**Exercise aim:** Transcribe, word for word and with nothing extra, the line containing "green tall vase" and each line that comes after it in the entries.

(Object change descriptions)
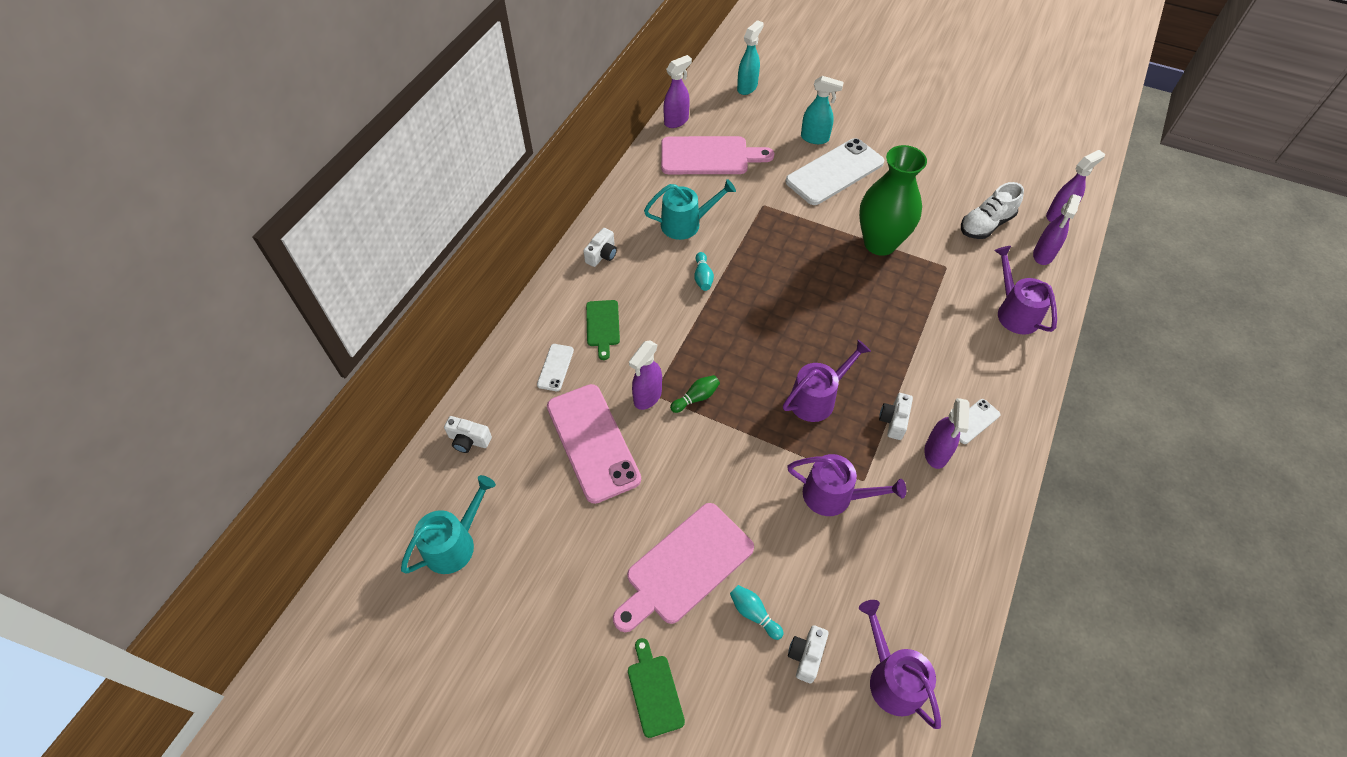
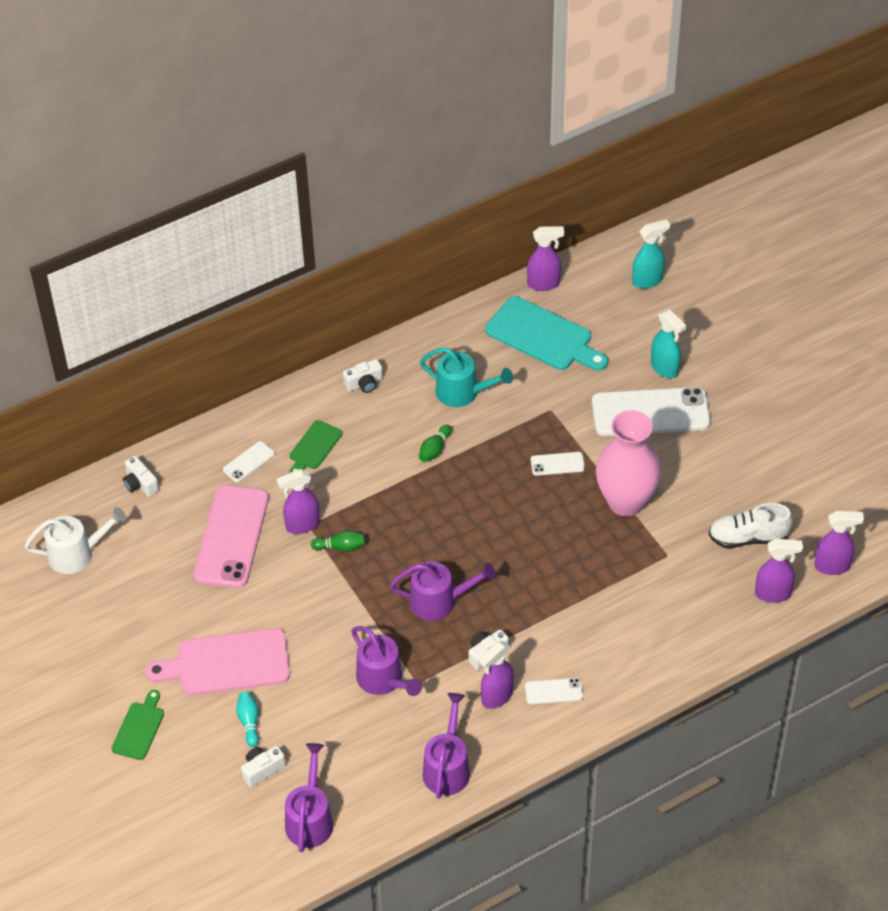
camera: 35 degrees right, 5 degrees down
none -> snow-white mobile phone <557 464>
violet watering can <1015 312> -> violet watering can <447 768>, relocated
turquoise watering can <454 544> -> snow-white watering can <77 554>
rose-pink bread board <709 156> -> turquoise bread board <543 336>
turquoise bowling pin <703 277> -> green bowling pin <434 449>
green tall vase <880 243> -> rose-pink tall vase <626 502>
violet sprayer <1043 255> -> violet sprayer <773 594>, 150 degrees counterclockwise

**Expected answer:**
green tall vase <880 243> -> rose-pink tall vase <626 502>
violet sprayer <1043 255> -> violet sprayer <773 594>, 150 degrees counterclockwise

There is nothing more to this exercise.